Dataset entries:
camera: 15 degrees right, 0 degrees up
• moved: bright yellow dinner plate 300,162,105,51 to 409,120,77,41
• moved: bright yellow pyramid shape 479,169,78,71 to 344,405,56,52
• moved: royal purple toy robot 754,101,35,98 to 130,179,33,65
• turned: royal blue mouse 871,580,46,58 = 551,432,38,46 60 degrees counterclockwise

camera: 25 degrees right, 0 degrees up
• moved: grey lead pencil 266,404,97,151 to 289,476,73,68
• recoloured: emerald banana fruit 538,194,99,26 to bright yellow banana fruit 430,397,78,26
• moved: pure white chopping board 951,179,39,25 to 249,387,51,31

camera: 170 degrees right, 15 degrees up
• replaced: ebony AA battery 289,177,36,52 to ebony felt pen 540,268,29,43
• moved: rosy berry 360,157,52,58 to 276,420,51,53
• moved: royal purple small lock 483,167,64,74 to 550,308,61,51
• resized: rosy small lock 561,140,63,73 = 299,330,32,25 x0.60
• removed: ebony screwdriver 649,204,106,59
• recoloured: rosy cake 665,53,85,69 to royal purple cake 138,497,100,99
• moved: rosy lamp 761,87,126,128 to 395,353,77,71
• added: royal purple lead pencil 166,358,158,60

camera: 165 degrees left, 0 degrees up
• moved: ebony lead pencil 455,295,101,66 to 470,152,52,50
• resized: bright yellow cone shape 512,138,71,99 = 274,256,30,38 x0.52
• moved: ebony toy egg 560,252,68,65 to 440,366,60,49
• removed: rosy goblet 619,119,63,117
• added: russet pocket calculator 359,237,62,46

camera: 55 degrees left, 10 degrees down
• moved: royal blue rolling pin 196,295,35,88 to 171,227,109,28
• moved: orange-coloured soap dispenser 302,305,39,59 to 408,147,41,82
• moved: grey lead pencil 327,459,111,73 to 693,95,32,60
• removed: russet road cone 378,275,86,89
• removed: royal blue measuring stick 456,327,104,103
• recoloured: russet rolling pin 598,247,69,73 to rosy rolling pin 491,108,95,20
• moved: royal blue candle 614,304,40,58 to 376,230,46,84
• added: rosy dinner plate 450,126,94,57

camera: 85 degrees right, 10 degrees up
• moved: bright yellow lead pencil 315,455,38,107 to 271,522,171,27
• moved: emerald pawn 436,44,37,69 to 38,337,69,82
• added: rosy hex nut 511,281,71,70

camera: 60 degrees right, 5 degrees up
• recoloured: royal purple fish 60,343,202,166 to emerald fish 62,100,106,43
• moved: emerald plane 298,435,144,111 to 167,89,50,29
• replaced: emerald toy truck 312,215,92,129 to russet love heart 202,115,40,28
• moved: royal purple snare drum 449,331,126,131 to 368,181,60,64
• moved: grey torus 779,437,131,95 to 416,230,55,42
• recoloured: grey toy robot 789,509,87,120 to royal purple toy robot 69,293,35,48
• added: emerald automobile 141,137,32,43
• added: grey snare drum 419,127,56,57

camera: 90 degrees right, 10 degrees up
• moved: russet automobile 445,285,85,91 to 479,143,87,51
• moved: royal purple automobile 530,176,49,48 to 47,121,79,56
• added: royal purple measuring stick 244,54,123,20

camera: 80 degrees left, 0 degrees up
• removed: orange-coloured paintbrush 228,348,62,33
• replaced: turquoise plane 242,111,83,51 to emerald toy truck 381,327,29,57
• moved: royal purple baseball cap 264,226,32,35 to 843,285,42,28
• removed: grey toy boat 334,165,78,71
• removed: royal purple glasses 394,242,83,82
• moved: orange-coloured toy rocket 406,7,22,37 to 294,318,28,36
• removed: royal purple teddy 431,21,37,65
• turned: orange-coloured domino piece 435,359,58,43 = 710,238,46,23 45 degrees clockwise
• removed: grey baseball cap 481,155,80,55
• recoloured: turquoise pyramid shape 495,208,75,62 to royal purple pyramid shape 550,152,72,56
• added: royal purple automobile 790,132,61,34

## [EXERCISE DESCRIPTION]
Print exactly the lines from the one containing "purple teddy 431,21,37,65" through the last line of the records above, both included.

## [EXERCISE OUTPUT]
• removed: royal purple teddy 431,21,37,65
• turned: orange-coloured domino piece 435,359,58,43 = 710,238,46,23 45 degrees clockwise
• removed: grey baseball cap 481,155,80,55
• recoloured: turquoise pyramid shape 495,208,75,62 to royal purple pyramid shape 550,152,72,56
• added: royal purple automobile 790,132,61,34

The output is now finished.